PROVIDED INFORMATION
>>>

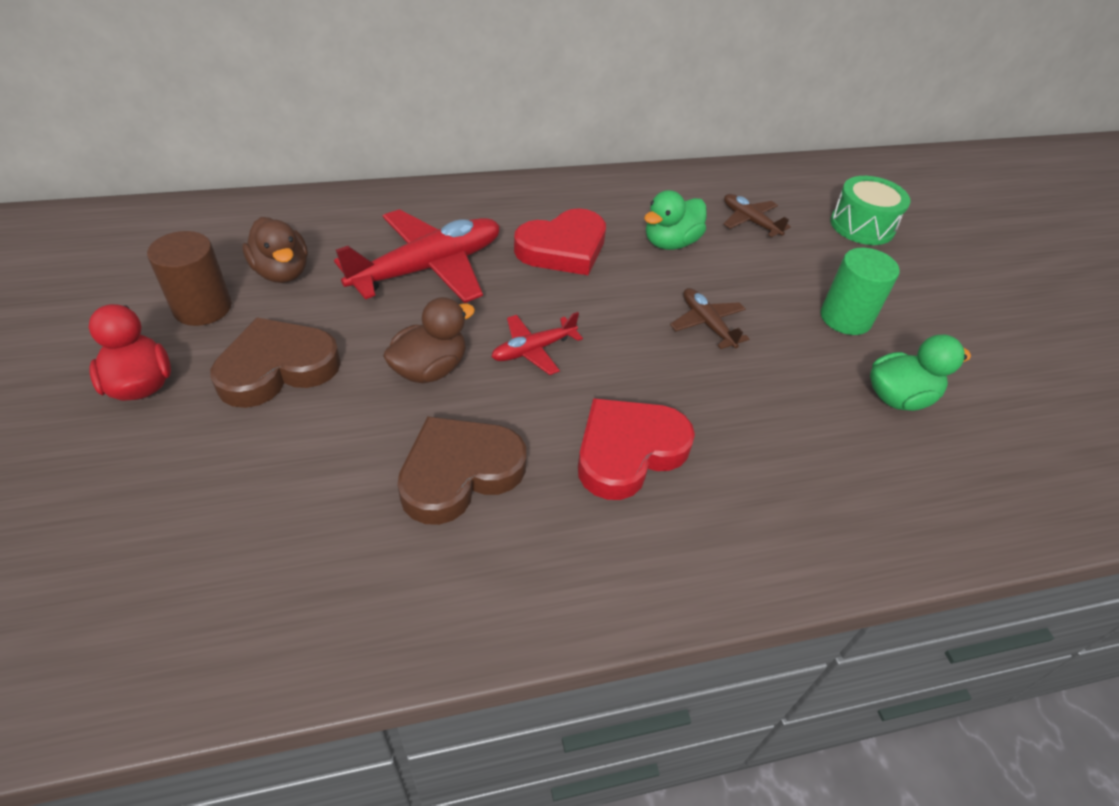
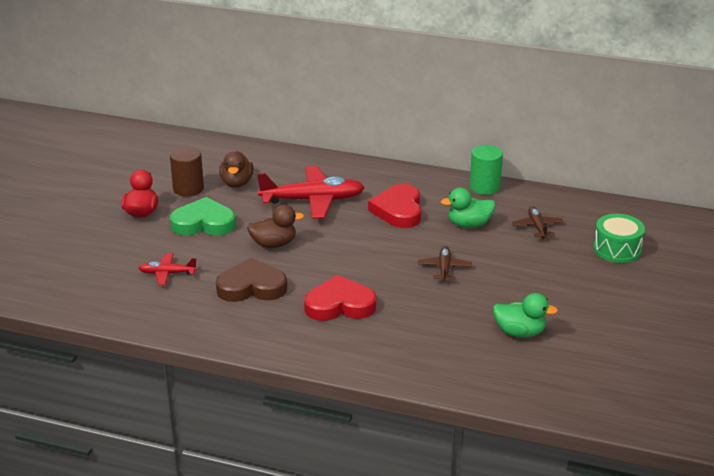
camera: 35 degrees right, 15 degrees down
brown heart [210,317,341,408] -> green heart [170,197,236,236]
red plane [491,312,583,375] -> red plane moved to [139,253,197,285]
red heart [514,208,606,275] -> red heart turned 90 degrees clockwise [368,184,421,228]
green cylinder [821,248,900,335] -> green cylinder moved to [470,145,503,195]

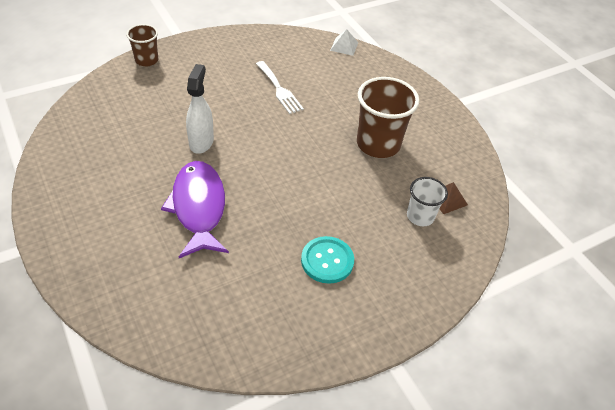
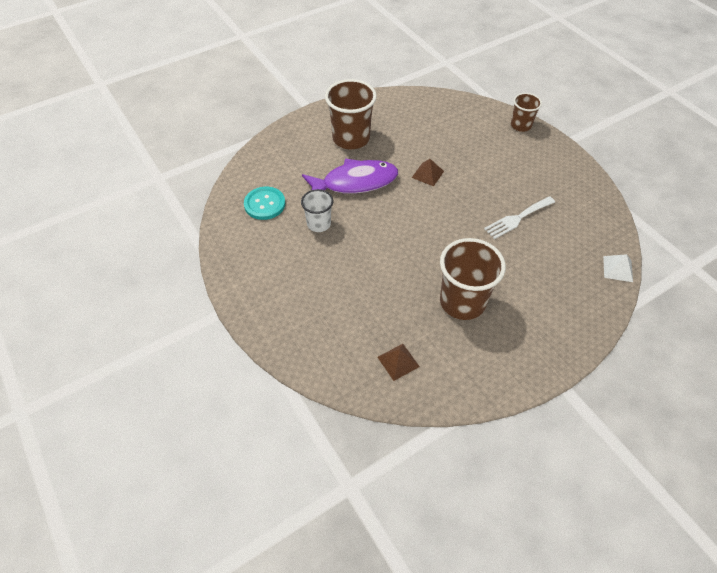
camera: 90 degrees right, 5 degrees up
white spray bottle [186,64,214,154] -> brown pyramid [412,159,444,186]
turquoise button [301,236,354,284] -> turquoise button moved to [244,187,285,220]
white cup [407,177,448,226] -> white cup moved to [301,189,333,232]
none -> brown cup [325,79,377,149]

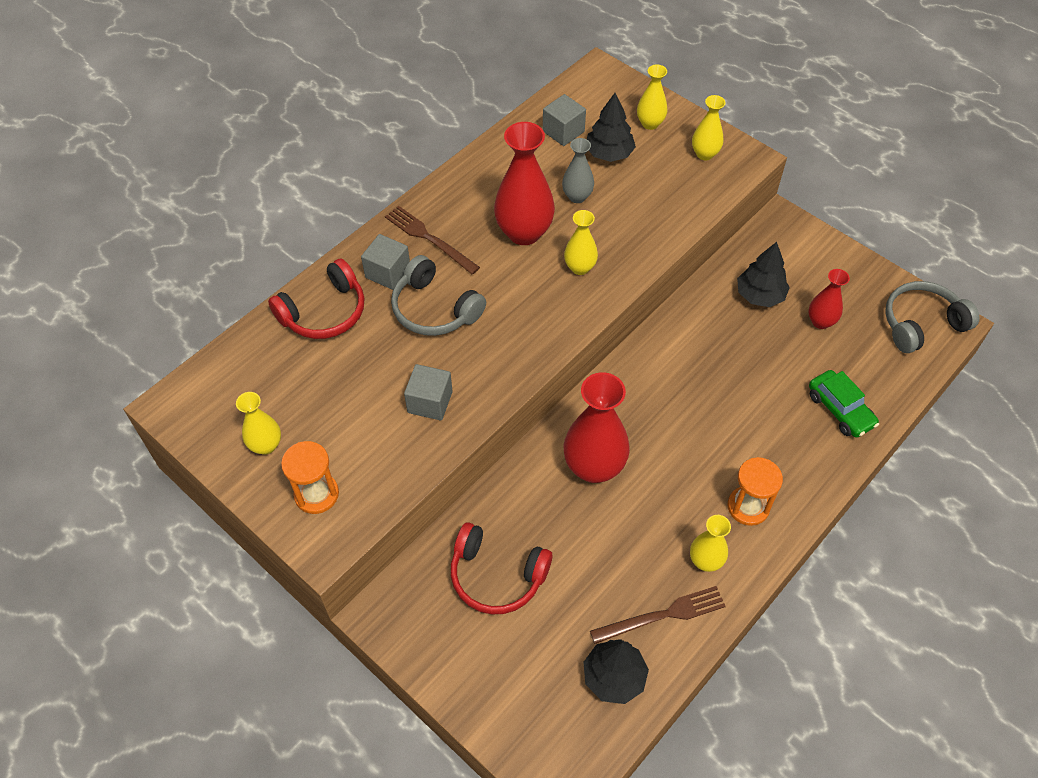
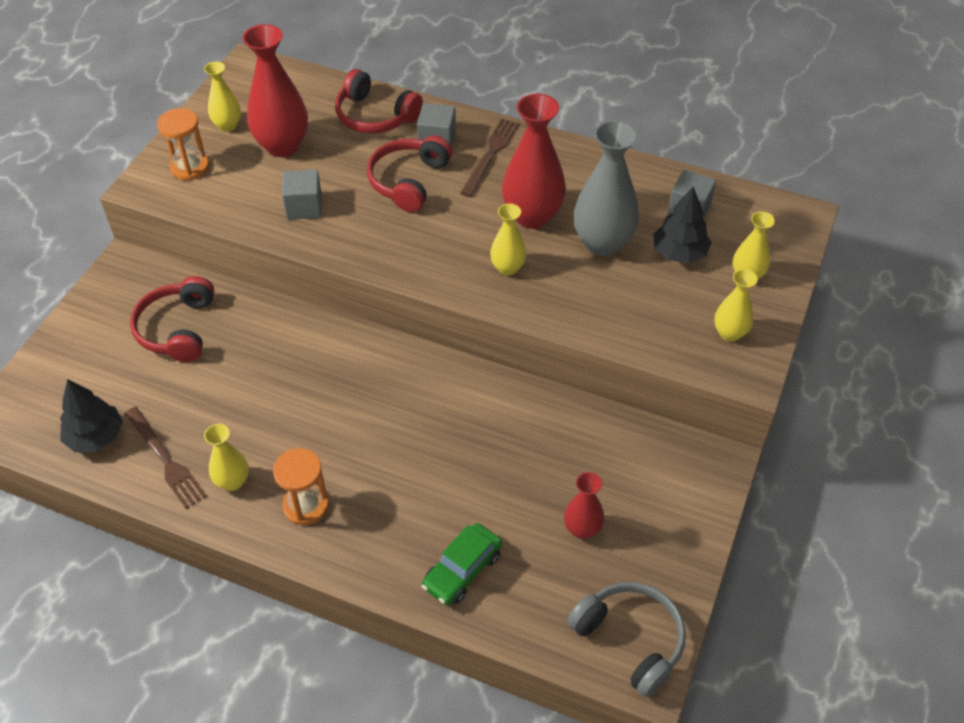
camera: 70 degrees right, 5 degrees down
grey headphones [391,255,486,336] -> red headphones [367,135,452,212]
grey vase [562,138,594,203] -> grey vase [574,120,639,256], size x1.82
red vase [564,372,630,483] -> red vase moved to [242,24,308,157]
black tree [737,242,790,307] -> none

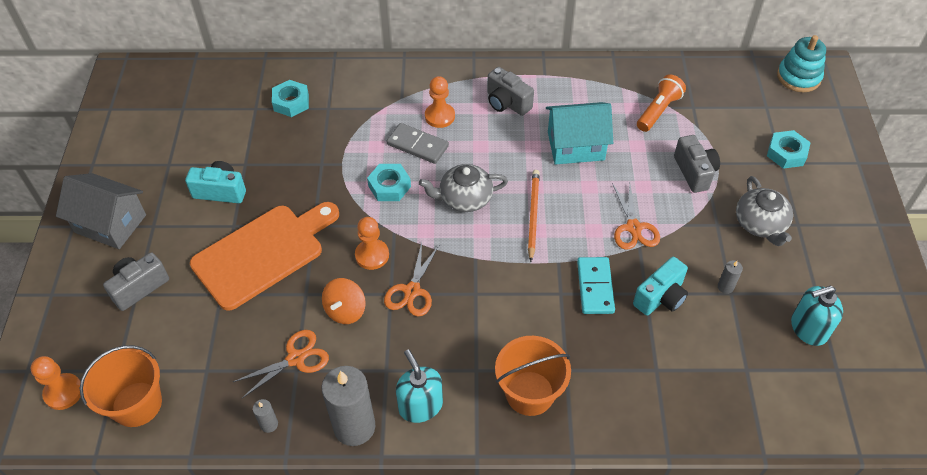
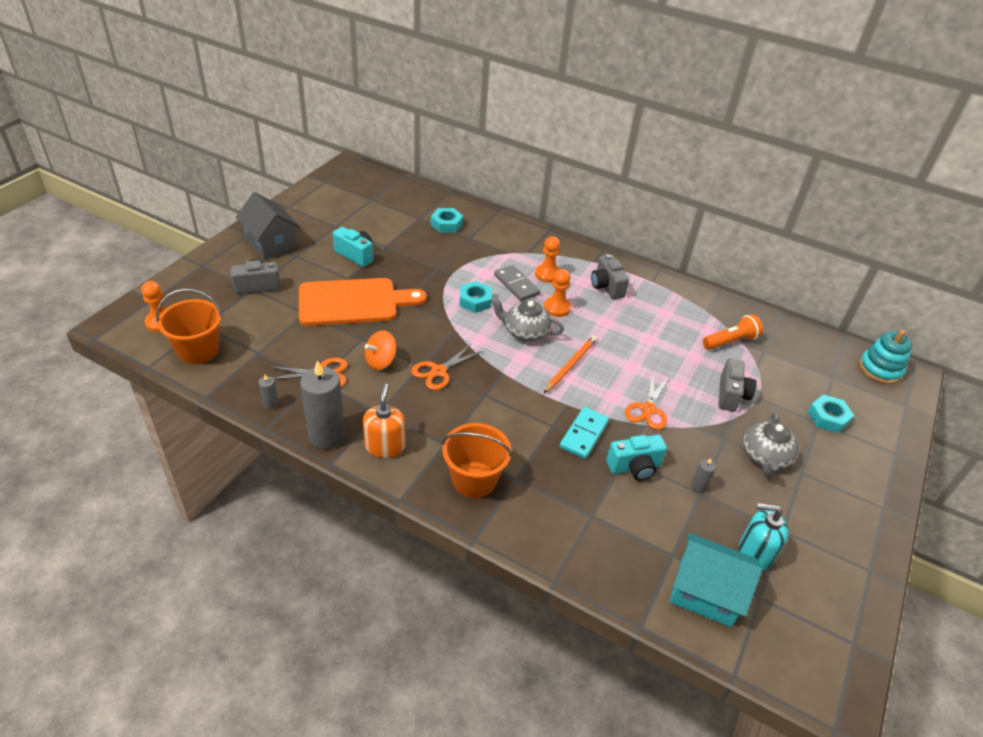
camera: 25 degrees right, 10 degrees down
orange pawn [355,217,389,270] -> orange pawn moved to [544,269,571,317]
turquoise soap dispenser [396,349,443,423] -> orange soap dispenser [363,383,405,458]
turquoise house [546,102,613,165] -> turquoise house moved to [670,533,762,627]

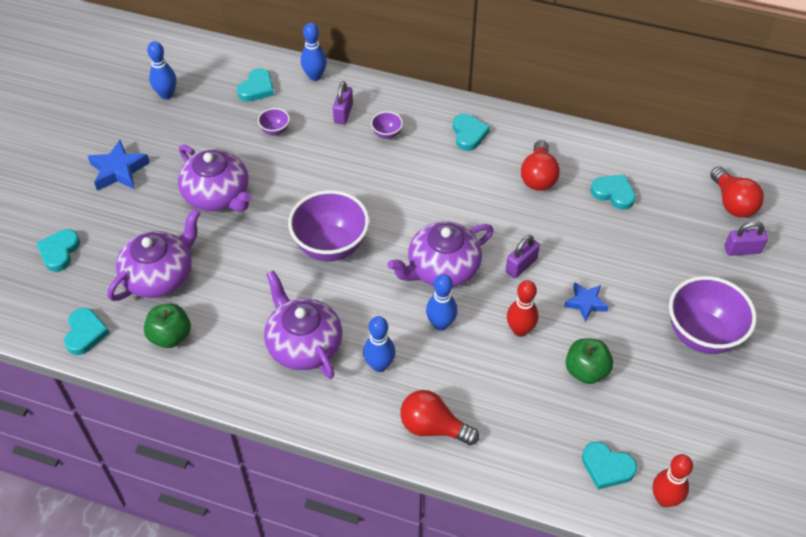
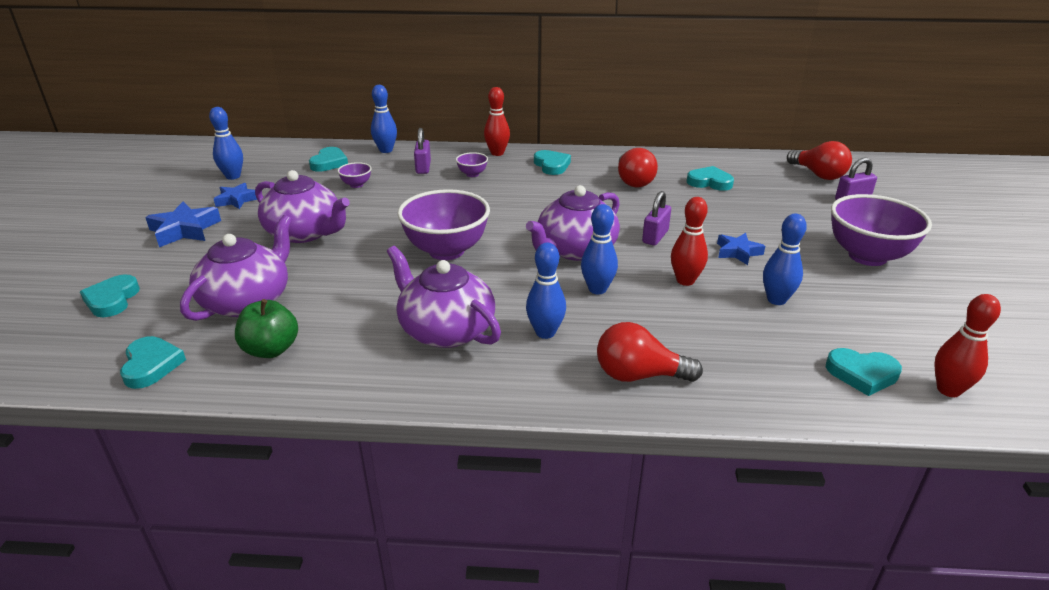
camera: 15 degrees left, 20 degrees down
green apple [566,338,613,384] -> blue bowling pin [763,214,807,305]
none -> blue star [214,183,257,209]
none -> red bowling pin [484,87,510,156]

<<<

WORK INSTRUCTION
Starting at the line that contains "camera: 15 degrees left, 20 degrees down", copy every line down to the last line of the records above, exactly as written.

RESPONSE TO THIS EXERCISE
camera: 15 degrees left, 20 degrees down
green apple [566,338,613,384] -> blue bowling pin [763,214,807,305]
none -> blue star [214,183,257,209]
none -> red bowling pin [484,87,510,156]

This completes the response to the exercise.